• [Job]
Go through the listing below and report how many lines contain the word "moved"; write no other words.

• [Data excerpts]
^^^^^^^^^^^^^^^^

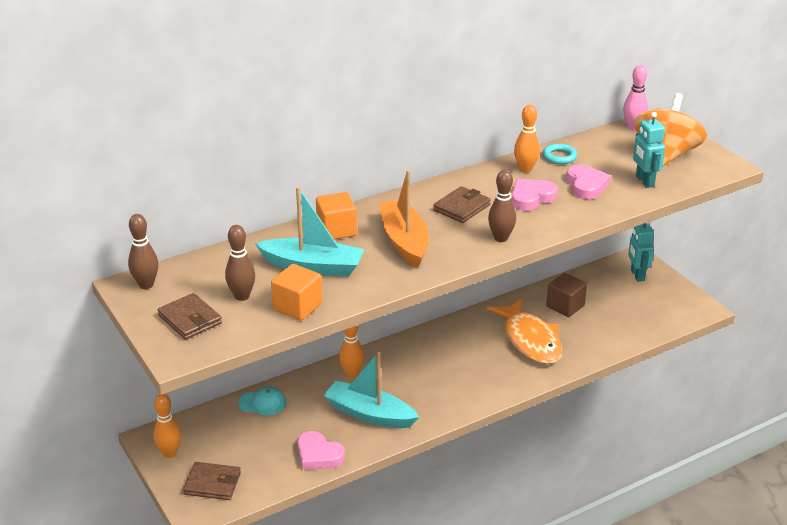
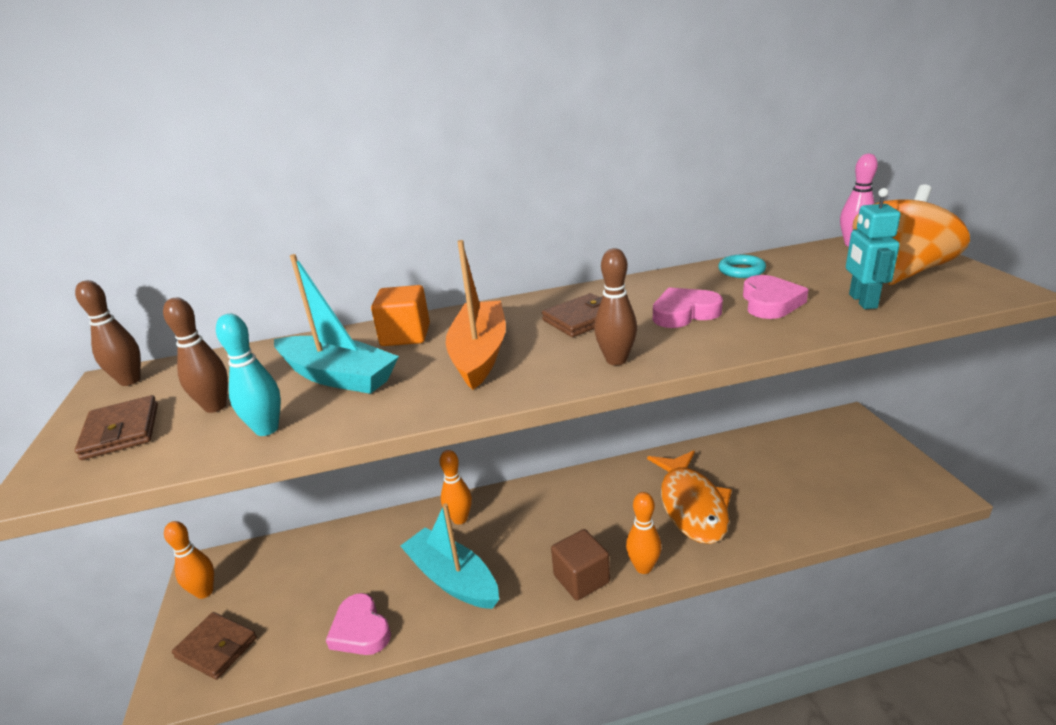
camera: 20 degrees right, 5 degrees down
turquoise cap [238,387,286,416] -> none
orange cube [271,264,322,320] -> turquoise bowling pin [216,314,281,436]
orange bowling pin [514,105,540,173] -> orange bowling pin moved to [626,492,661,574]
brown cube [546,273,587,317] -> brown cube moved to [551,529,610,601]
turquoise robot [628,223,654,282] -> none

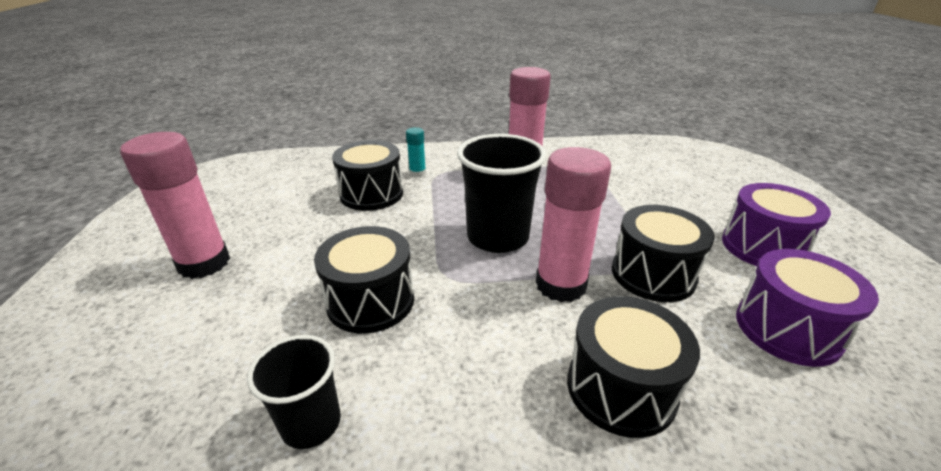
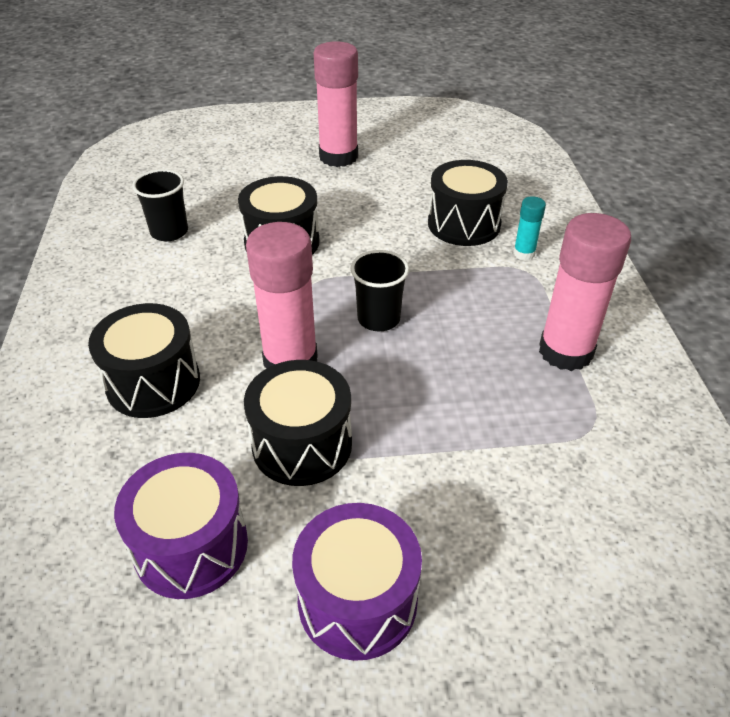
camera: 90 degrees right, 10 degrees up
black cup [457,134,546,253] -> black cup [351,250,409,331], size x0.60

^^^^^^^^^^^^^^^^

• [Reply to the exercise]
2